_EXERCISE DIRECTIONS_
From the data below, retype exactly the lines starting with the one that contains "yellow triangle: moved 11 px down" and ending with the one that contains "black L-shape: rotated 141 degrees clockwise", both included.

(Recorded data)
=-=-=
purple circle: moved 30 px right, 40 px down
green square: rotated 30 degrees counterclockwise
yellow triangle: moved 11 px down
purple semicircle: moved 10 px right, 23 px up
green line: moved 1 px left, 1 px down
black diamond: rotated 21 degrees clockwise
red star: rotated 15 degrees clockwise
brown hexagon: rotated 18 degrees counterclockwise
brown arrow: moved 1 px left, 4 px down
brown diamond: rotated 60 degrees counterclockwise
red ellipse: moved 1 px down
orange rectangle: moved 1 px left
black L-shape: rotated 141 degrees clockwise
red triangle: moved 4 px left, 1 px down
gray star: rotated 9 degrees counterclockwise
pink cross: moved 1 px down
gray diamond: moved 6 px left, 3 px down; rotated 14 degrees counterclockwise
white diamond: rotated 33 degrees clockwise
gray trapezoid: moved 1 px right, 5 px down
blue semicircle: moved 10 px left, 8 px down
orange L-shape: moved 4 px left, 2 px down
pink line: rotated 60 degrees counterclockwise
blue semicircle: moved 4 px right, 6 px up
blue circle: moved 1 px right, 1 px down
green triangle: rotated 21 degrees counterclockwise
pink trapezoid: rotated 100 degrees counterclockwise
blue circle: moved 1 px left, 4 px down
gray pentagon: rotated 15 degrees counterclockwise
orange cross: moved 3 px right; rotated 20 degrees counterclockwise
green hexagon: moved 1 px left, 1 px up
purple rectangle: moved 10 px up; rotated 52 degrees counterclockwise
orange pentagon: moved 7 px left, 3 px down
=-=-=
_WRITTEN SOLUTION_
yellow triangle: moved 11 px down
purple semicircle: moved 10 px right, 23 px up
green line: moved 1 px left, 1 px down
black diamond: rotated 21 degrees clockwise
red star: rotated 15 degrees clockwise
brown hexagon: rotated 18 degrees counterclockwise
brown arrow: moved 1 px left, 4 px down
brown diamond: rotated 60 degrees counterclockwise
red ellipse: moved 1 px down
orange rectangle: moved 1 px left
black L-shape: rotated 141 degrees clockwise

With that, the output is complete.